▸ SOURCE DATA:
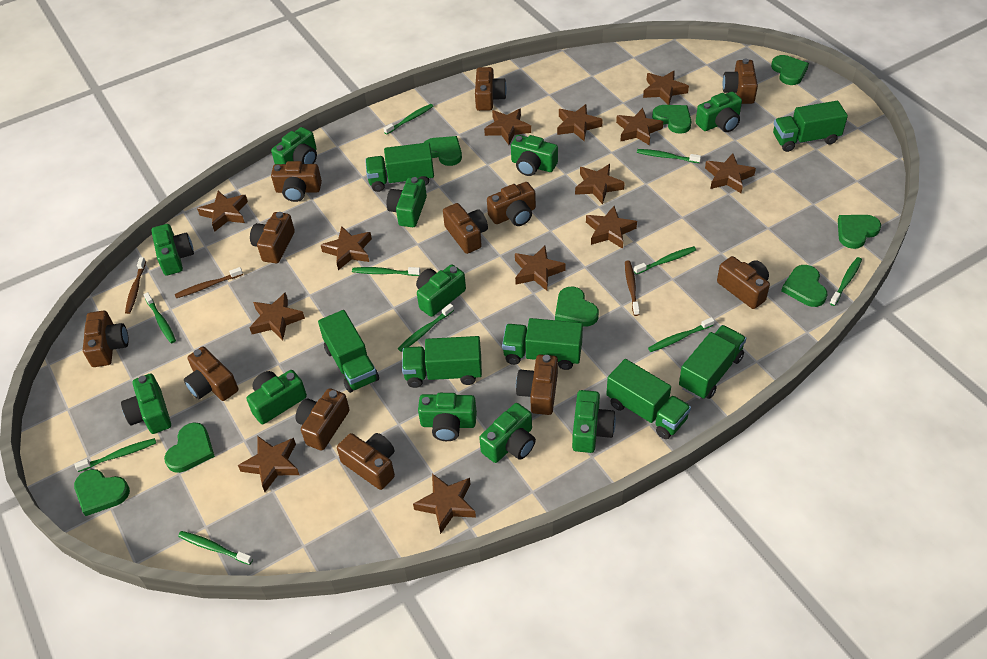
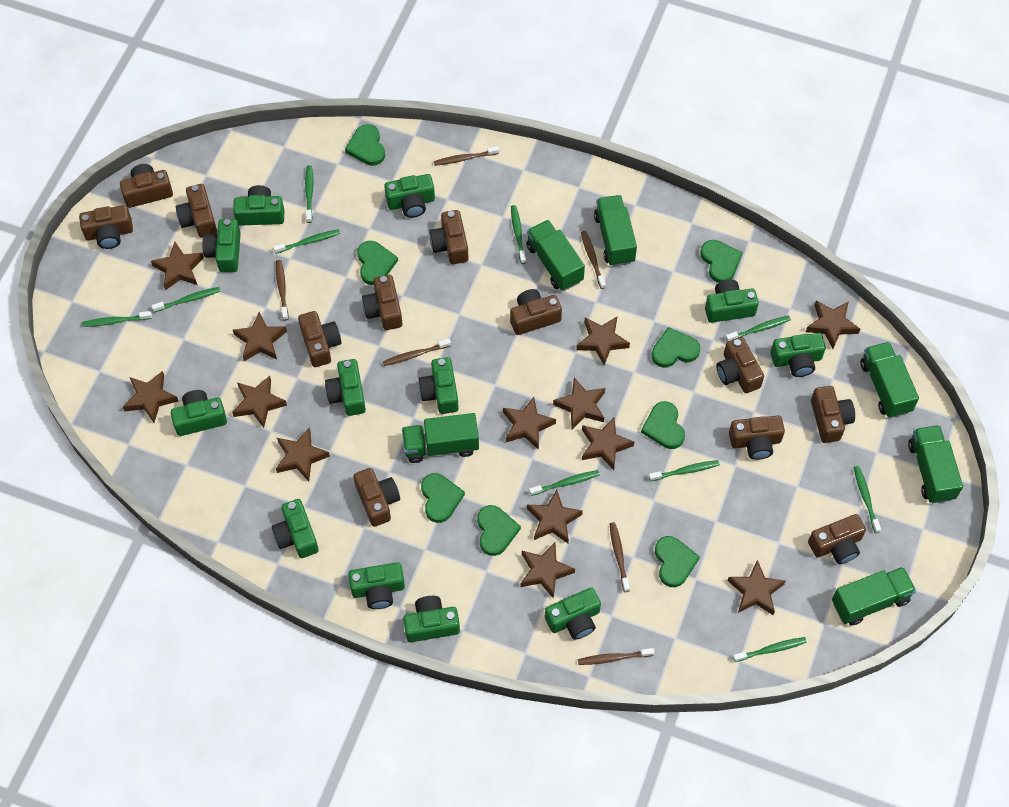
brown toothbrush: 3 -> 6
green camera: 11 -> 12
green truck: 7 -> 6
==
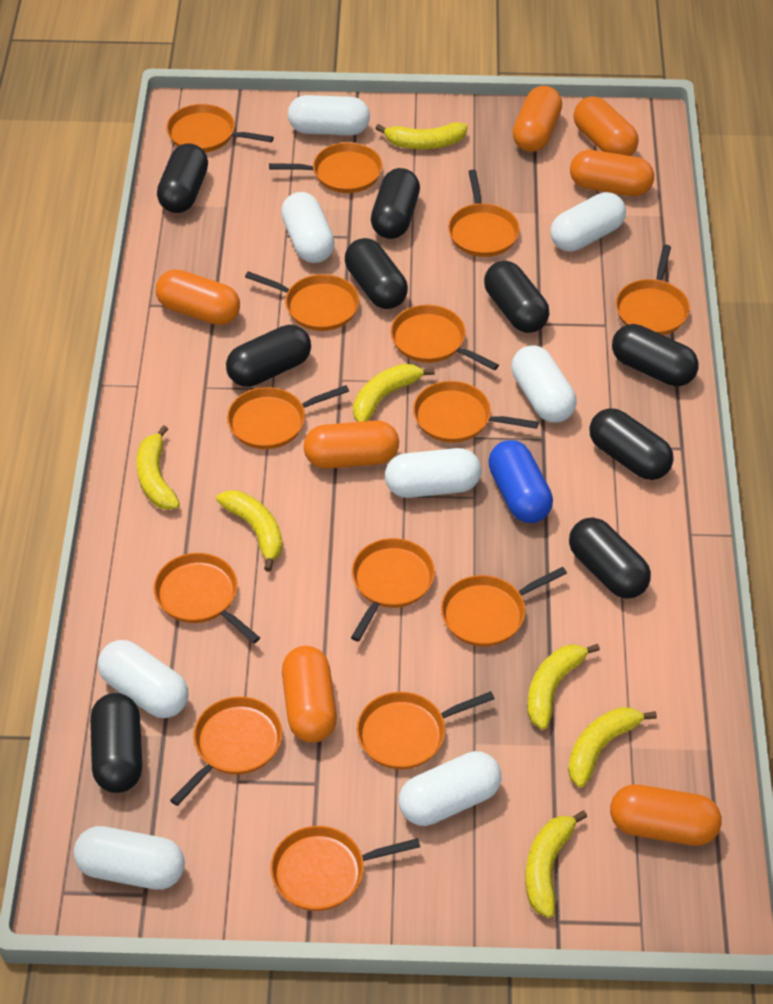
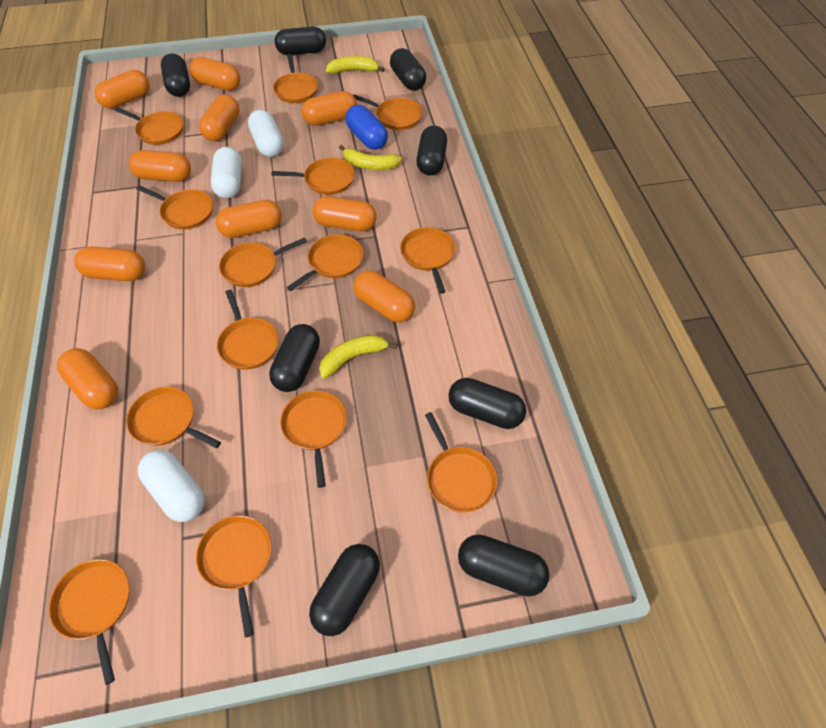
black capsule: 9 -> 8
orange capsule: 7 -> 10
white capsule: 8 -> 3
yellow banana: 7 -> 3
==
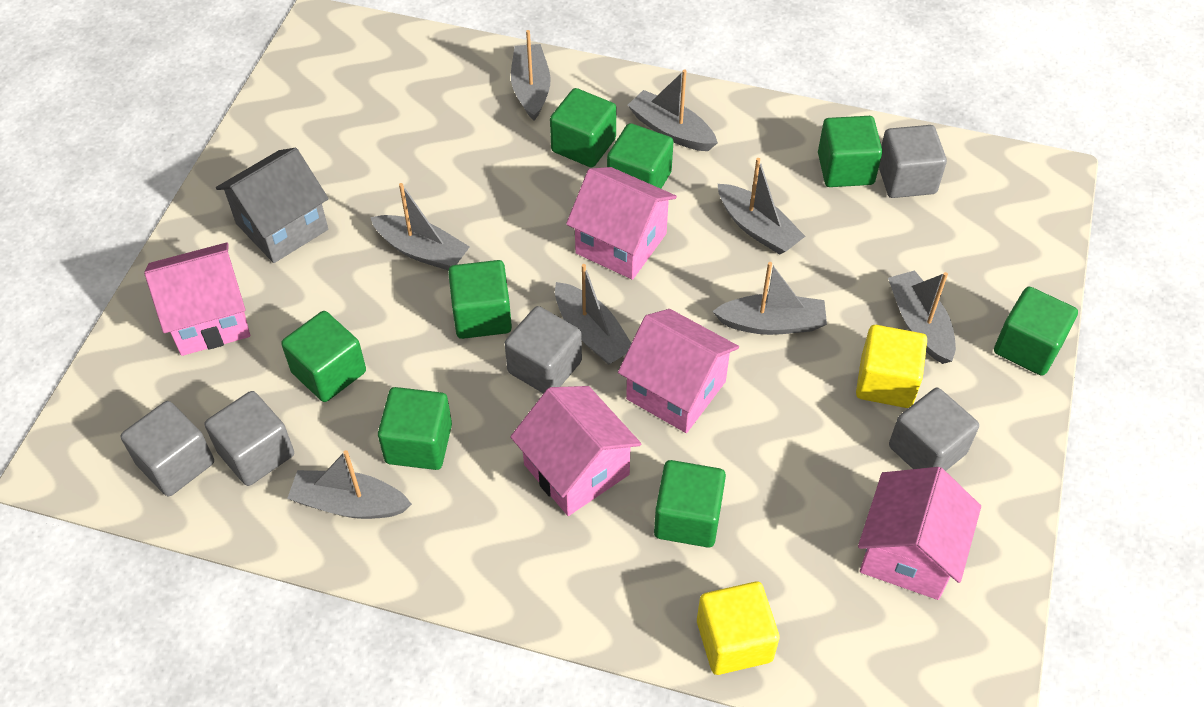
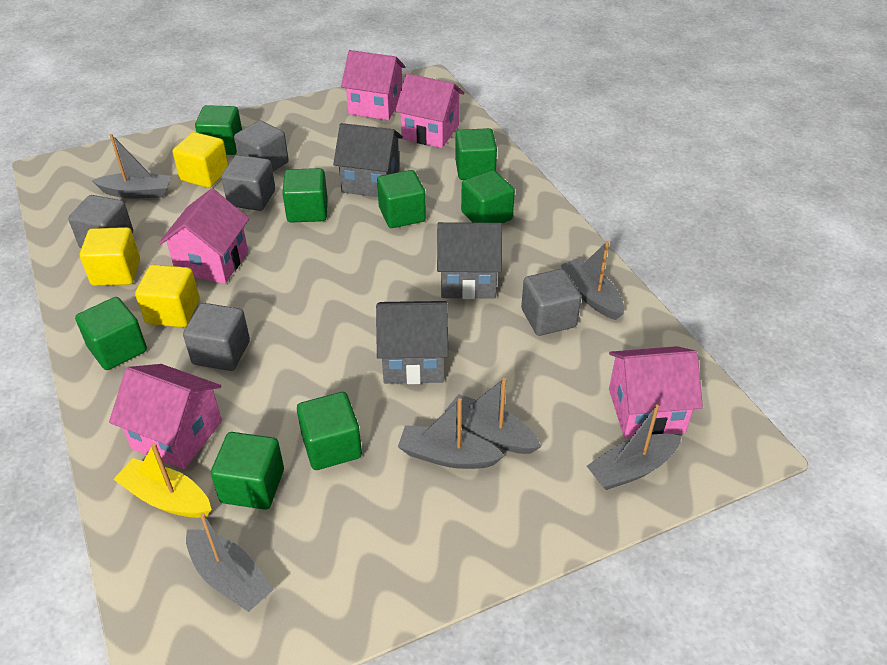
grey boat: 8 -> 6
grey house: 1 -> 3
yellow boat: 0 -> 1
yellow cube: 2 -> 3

▸ TASK INSTRUCTIONS:
Using the entries, state how many of their lines hold "yellow"; give the number and no more.

▸ WRITTEN SOLUTION:
3